§ Your goal: Leaving out the pictures, reproduce each record exactly and in full.

[Given data Boundary: Start]

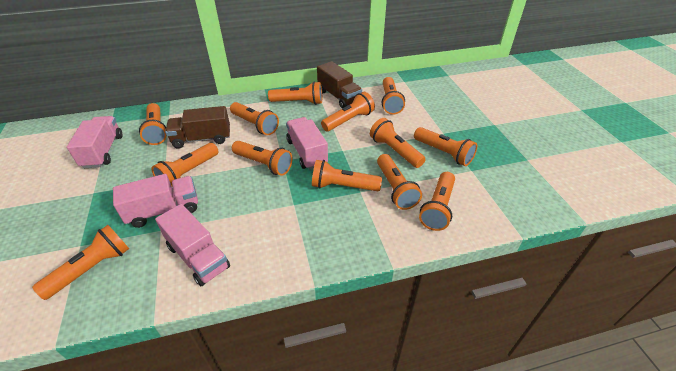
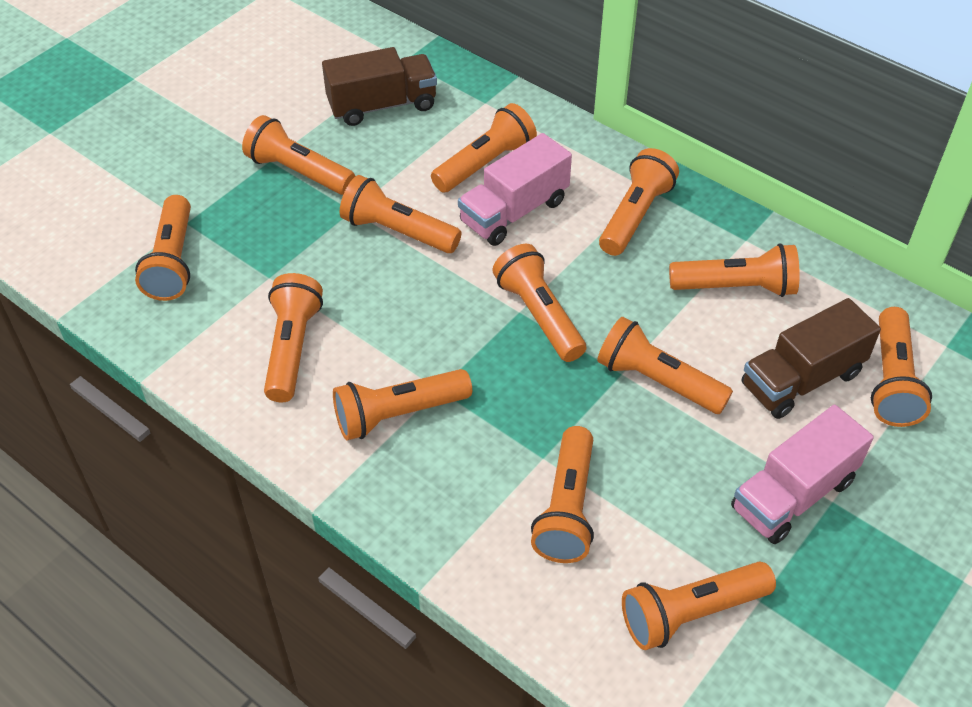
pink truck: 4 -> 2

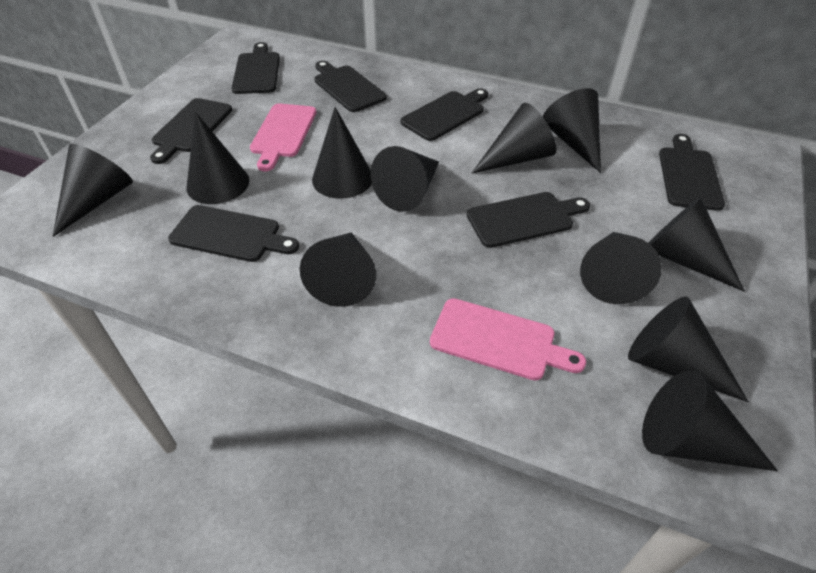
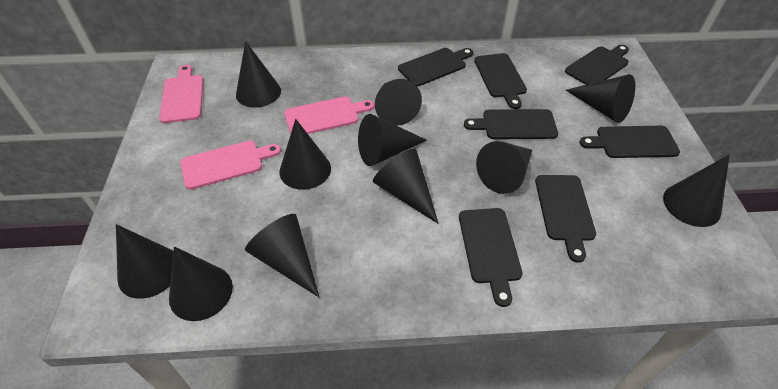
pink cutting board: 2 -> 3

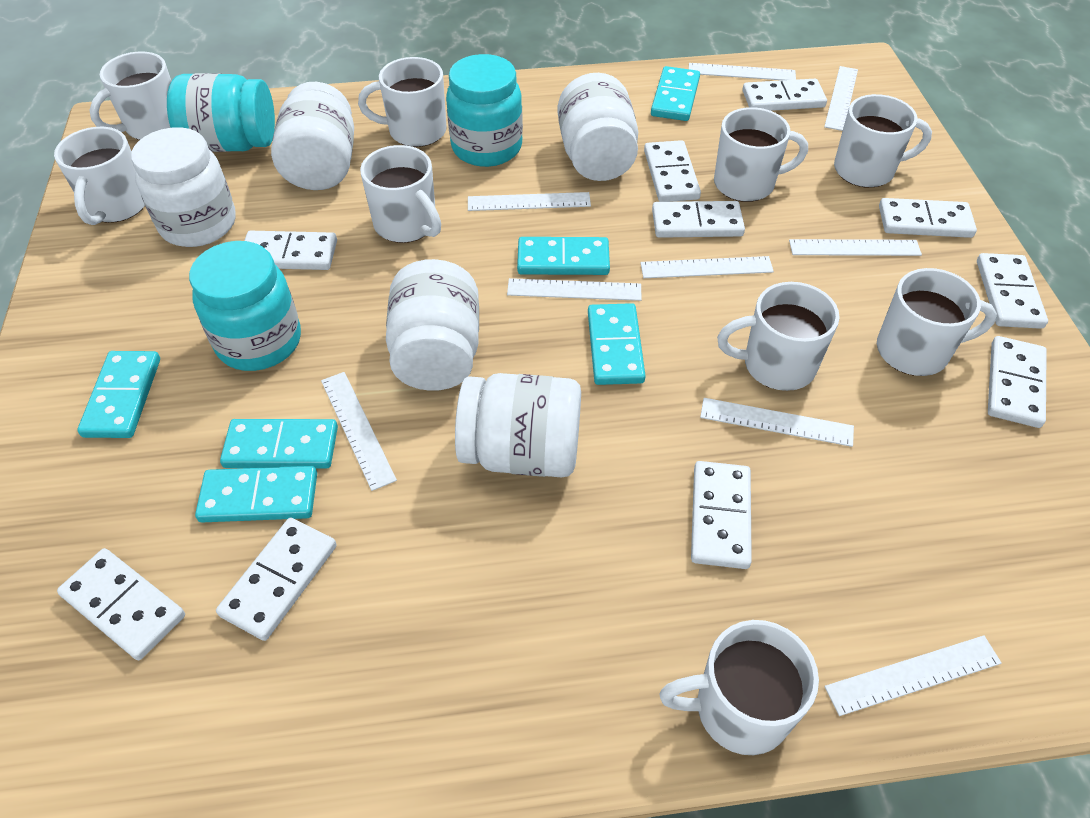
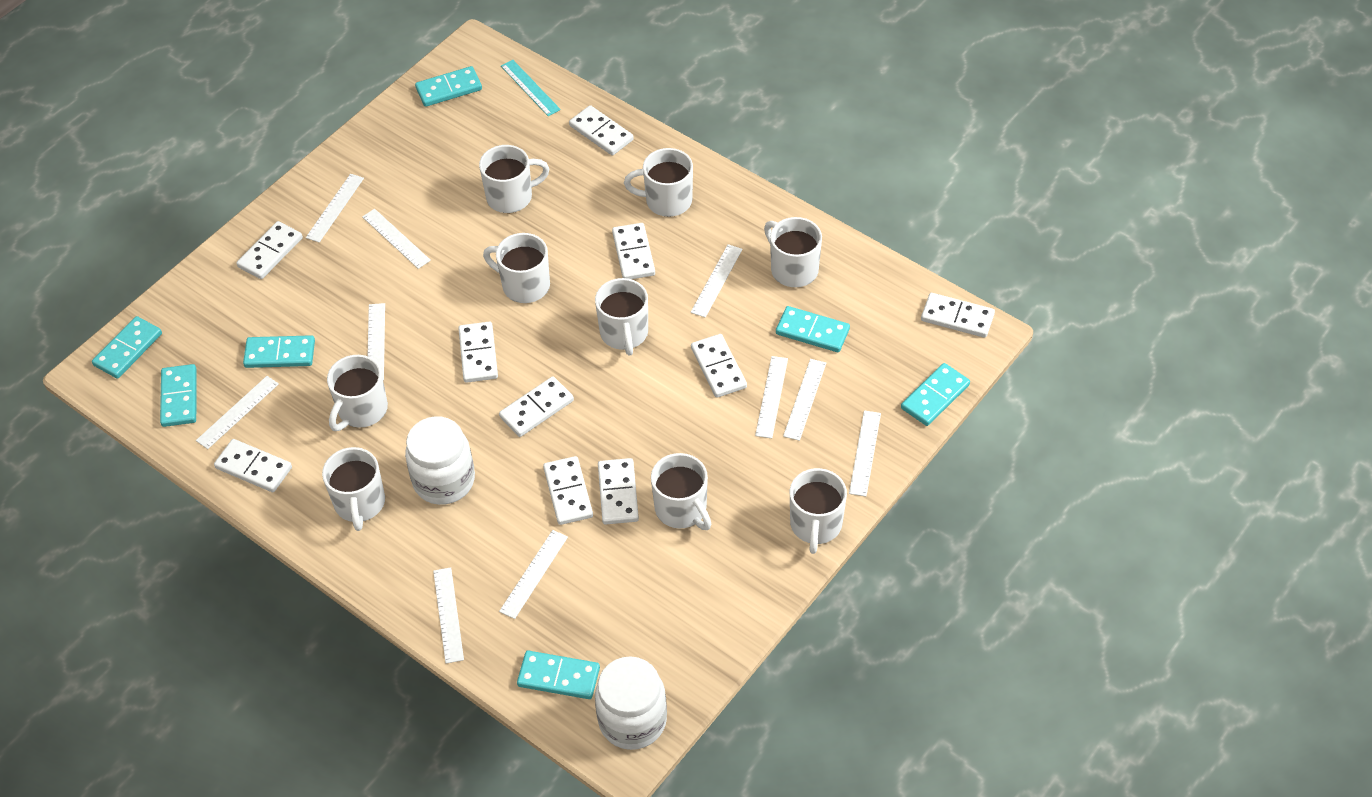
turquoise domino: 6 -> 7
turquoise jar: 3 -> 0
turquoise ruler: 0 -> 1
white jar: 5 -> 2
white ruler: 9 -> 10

[Given data Boundary: End]

§ Solution for this problem:
pink truck: 4 -> 2

pink cutting board: 2 -> 3

turquoise domino: 6 -> 7
turquoise jar: 3 -> 0
turquoise ruler: 0 -> 1
white jar: 5 -> 2
white ruler: 9 -> 10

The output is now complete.